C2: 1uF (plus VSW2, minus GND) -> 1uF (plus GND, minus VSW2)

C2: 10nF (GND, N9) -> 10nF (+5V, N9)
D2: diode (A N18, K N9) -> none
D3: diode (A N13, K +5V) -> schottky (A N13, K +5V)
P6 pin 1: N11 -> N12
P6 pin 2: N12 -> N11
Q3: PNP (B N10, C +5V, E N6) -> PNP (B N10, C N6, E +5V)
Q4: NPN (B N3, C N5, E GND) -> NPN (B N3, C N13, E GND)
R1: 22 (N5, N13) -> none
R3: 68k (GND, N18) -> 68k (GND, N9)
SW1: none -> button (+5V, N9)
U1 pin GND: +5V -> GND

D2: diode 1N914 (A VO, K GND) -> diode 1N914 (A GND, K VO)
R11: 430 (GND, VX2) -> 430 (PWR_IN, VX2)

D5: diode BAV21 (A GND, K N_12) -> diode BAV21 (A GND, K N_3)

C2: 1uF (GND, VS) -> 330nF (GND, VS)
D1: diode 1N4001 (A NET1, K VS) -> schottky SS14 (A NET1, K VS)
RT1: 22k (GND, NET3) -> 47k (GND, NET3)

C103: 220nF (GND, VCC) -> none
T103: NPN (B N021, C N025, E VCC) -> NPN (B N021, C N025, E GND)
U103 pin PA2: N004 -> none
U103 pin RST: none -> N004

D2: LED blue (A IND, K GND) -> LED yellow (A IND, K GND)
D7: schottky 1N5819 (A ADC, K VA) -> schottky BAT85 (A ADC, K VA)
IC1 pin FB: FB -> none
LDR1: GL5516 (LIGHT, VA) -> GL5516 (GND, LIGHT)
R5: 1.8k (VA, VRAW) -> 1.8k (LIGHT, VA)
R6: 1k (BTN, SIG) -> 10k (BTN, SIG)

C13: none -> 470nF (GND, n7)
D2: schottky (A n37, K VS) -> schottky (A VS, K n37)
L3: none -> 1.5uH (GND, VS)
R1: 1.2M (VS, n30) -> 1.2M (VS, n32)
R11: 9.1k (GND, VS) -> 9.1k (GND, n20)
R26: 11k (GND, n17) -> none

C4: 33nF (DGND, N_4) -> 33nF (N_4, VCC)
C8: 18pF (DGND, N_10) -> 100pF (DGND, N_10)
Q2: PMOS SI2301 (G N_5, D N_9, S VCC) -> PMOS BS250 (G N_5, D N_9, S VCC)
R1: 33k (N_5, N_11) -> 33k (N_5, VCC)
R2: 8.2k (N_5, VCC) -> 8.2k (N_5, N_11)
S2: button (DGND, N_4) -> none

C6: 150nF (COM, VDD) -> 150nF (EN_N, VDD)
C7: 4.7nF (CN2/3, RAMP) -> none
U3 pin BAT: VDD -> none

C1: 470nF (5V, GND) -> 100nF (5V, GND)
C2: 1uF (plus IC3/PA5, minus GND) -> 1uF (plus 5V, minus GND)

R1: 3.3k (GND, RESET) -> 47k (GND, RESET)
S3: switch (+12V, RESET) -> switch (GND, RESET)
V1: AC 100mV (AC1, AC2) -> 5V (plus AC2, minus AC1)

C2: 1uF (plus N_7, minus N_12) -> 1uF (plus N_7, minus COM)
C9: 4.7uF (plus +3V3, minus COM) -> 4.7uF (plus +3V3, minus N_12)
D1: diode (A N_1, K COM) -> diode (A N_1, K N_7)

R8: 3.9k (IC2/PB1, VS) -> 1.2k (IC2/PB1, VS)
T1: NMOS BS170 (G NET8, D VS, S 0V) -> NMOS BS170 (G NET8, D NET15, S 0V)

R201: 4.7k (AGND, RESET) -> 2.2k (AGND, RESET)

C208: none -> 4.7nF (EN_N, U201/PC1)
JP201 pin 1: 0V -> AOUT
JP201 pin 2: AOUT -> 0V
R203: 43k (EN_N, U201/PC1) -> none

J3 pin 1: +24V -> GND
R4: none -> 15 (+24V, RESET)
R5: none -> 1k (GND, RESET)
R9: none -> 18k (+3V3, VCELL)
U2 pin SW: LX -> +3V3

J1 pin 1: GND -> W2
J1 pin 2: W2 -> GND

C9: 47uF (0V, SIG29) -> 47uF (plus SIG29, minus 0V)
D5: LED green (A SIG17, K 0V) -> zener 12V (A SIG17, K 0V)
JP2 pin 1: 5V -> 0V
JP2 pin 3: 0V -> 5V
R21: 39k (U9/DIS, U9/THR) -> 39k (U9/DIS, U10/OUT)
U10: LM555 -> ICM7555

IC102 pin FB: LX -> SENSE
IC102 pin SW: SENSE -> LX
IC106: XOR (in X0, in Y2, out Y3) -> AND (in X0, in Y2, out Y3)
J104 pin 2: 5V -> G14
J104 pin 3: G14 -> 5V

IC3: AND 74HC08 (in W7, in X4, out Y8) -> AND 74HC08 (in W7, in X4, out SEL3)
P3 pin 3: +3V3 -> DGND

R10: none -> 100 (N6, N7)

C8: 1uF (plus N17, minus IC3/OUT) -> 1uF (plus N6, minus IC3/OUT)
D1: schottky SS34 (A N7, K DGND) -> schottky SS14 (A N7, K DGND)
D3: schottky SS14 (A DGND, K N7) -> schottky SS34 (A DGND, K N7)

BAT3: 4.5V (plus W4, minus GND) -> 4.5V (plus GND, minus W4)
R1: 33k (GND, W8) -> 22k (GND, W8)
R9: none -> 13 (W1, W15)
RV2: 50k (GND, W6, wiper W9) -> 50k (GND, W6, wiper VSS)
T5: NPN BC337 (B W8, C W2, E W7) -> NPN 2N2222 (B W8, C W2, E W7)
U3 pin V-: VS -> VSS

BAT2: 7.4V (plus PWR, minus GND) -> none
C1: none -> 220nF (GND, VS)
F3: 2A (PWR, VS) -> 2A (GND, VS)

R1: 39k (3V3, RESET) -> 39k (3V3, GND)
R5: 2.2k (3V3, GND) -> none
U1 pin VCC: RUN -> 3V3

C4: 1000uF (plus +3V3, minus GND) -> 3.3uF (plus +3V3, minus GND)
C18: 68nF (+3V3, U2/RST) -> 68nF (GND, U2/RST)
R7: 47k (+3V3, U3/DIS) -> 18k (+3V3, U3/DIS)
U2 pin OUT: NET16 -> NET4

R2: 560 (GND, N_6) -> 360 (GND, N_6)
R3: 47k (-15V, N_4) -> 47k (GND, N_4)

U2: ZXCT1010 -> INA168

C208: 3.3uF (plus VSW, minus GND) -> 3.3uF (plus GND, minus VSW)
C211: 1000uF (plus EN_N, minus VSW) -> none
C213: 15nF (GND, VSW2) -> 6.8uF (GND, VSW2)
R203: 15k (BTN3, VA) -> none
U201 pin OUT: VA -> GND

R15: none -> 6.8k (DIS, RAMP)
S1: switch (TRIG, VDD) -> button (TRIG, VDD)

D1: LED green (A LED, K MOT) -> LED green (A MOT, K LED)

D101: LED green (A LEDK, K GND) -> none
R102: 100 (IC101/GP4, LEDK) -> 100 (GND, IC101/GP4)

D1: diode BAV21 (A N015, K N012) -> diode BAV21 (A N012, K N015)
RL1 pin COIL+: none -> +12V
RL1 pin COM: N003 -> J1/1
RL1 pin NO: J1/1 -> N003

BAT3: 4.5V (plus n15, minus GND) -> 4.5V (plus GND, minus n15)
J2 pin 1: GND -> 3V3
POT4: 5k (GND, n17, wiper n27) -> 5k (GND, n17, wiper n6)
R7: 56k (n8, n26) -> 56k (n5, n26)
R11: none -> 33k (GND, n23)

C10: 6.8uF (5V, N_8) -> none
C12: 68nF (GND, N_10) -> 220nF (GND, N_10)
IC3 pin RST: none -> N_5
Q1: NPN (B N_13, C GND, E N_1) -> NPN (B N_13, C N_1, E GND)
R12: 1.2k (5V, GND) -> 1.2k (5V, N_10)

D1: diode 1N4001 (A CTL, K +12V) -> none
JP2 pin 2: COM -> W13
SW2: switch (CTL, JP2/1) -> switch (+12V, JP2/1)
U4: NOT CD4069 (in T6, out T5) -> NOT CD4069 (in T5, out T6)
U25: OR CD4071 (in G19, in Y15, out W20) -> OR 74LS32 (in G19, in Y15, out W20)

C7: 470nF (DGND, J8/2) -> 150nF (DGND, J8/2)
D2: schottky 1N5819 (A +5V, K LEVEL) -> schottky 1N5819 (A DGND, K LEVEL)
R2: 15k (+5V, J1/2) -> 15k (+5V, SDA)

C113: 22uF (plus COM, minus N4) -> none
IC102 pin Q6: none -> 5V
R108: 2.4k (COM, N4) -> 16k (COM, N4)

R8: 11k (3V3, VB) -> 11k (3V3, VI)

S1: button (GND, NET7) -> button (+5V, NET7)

====

Aim of the task:
Give only the number of lines in the data that include the string "RAMP".

Answer section:
2